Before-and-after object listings
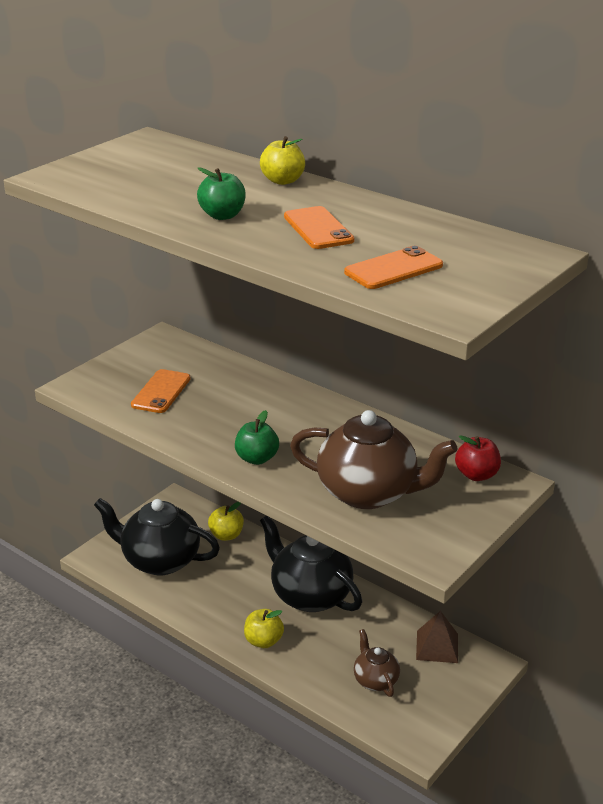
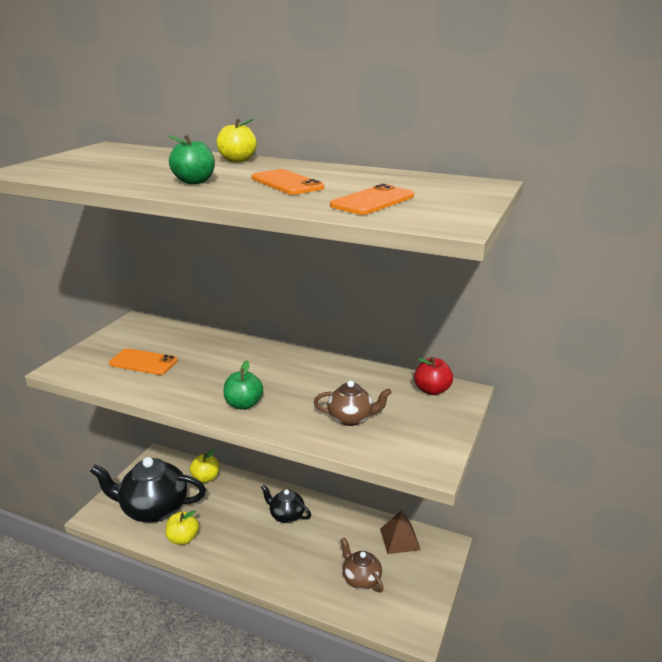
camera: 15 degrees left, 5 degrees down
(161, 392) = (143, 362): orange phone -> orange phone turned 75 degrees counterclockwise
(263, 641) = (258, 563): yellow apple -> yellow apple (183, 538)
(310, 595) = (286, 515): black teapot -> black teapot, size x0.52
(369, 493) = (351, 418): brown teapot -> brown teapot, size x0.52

* * *

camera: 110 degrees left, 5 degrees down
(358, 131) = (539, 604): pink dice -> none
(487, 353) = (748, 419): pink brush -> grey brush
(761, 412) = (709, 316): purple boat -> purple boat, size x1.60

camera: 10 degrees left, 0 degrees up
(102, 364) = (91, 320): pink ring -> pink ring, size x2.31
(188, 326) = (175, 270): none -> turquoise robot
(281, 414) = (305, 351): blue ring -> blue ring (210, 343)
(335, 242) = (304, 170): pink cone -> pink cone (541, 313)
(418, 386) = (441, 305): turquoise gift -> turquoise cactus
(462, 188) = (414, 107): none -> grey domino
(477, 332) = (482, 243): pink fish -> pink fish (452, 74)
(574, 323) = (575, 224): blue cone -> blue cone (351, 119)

--

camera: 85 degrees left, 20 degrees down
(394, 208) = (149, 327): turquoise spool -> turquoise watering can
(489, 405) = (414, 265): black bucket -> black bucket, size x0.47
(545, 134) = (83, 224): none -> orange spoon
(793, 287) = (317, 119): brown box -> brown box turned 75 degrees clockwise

■ What you are asked to do ■
Copy out the range of lines above starting at the line with "camera: 15 degrees left, 5 degrees down" and ending at the line with "(369, 493) = (351, 418): brown", exactly and including both.

■ Task response ■
camera: 15 degrees left, 5 degrees down
(161, 392) = (143, 362): orange phone -> orange phone turned 75 degrees counterclockwise
(263, 641) = (258, 563): yellow apple -> yellow apple (183, 538)
(310, 595) = (286, 515): black teapot -> black teapot, size x0.52
(369, 493) = (351, 418): brown teapot -> brown teapot, size x0.52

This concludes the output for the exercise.